EXERCISE INSTRUCTIONS:
In the records that follow, count the lines where the string "none" appears, and give the count with nothing added.

(Source data)
------------------------------------------------------------
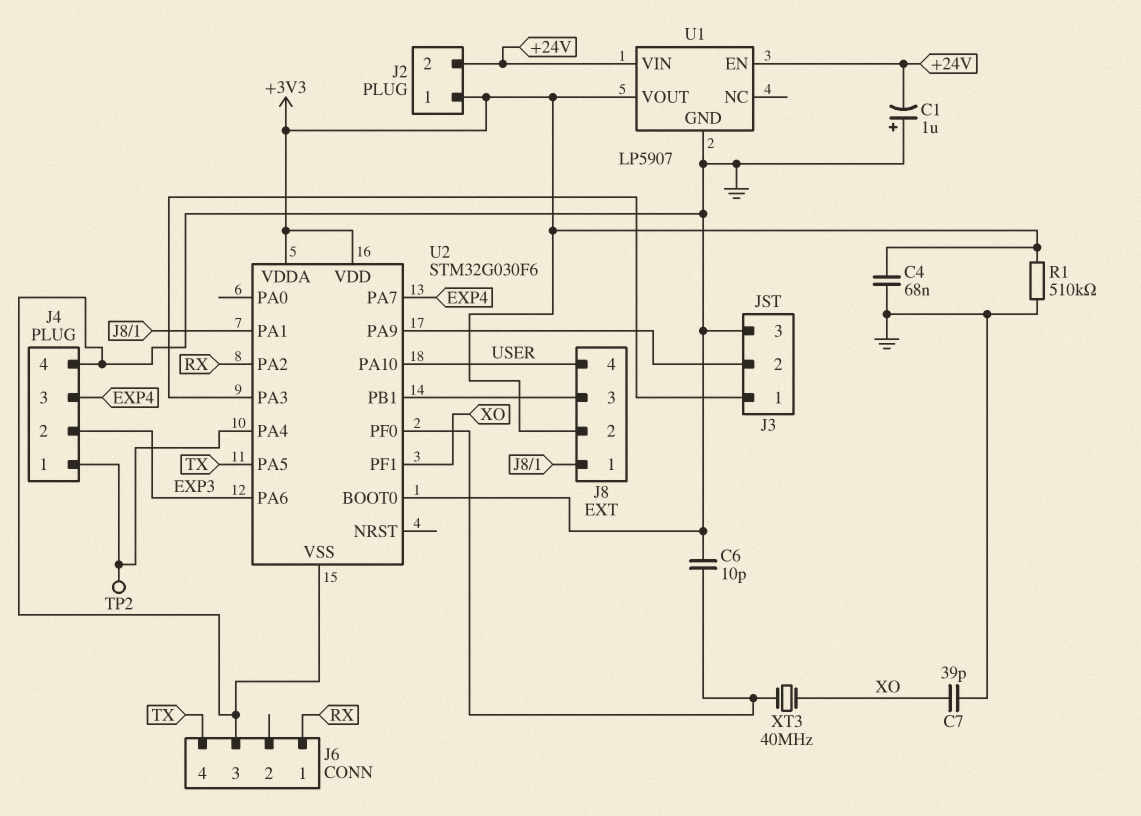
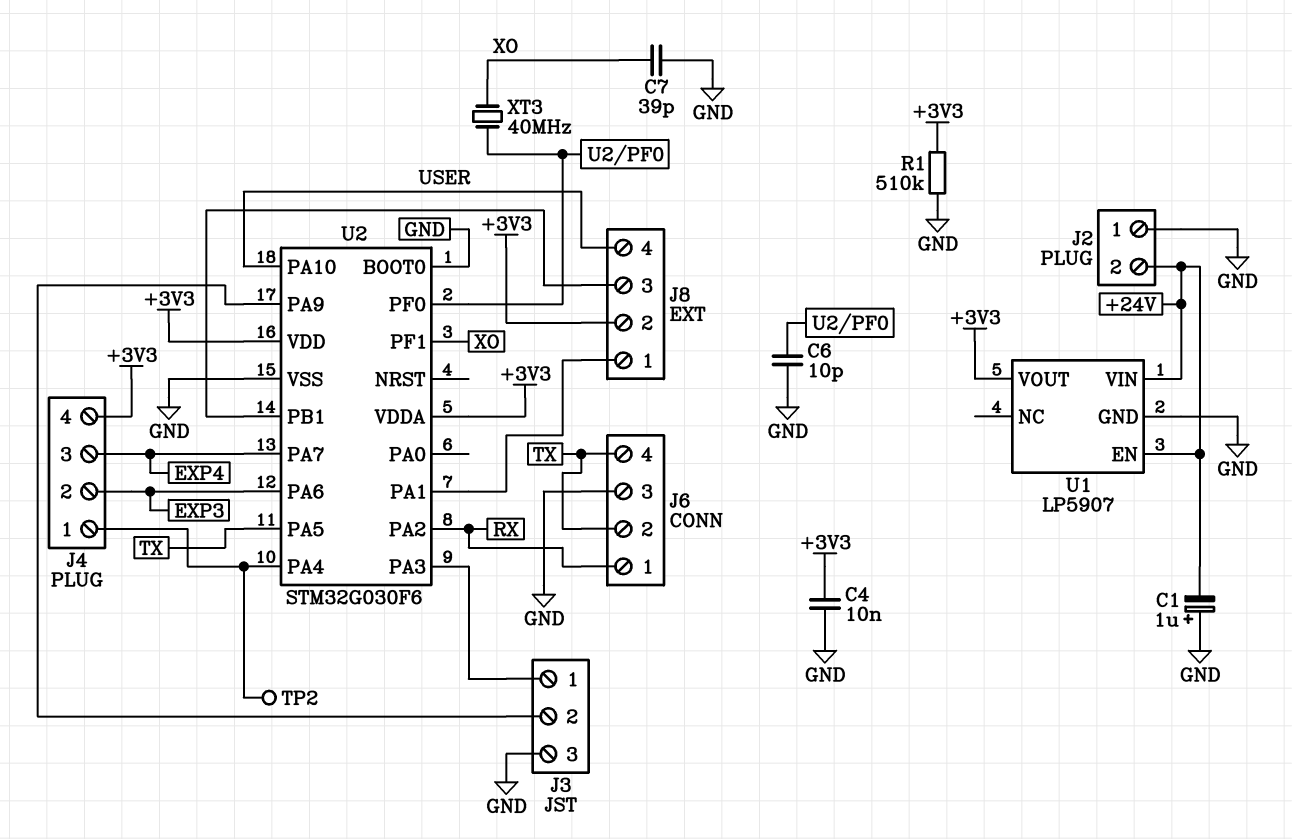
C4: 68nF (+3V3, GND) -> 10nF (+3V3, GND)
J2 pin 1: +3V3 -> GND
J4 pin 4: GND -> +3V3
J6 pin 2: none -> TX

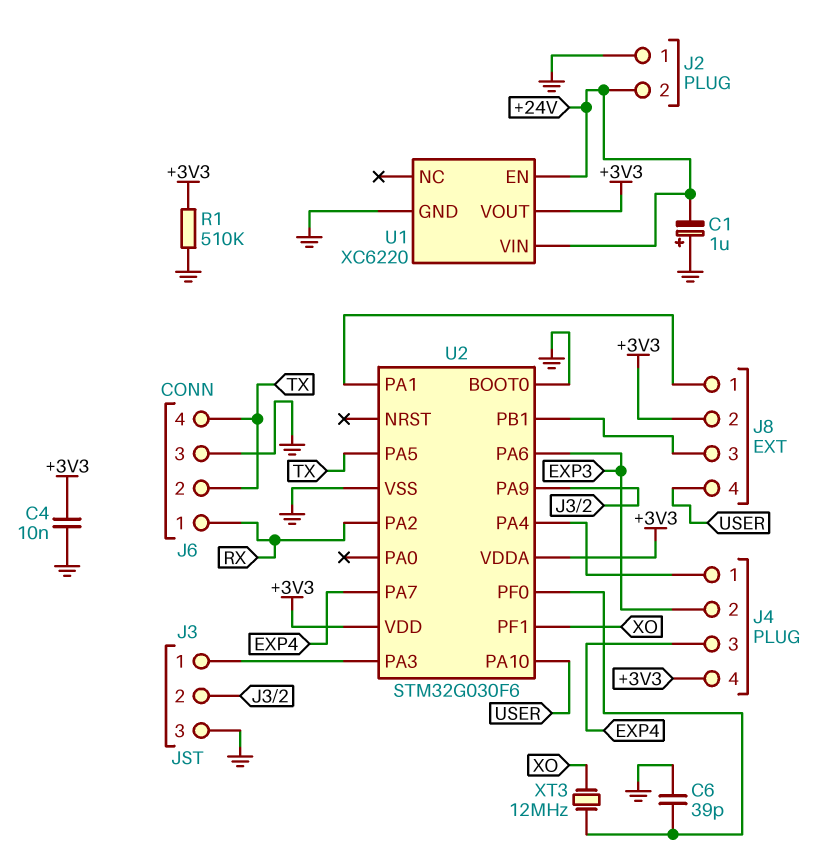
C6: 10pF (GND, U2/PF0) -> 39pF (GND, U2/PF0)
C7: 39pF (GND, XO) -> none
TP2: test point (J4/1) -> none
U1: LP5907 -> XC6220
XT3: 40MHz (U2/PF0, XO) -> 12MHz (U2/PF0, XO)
------------------------------------------------------------
SOLUTION:
3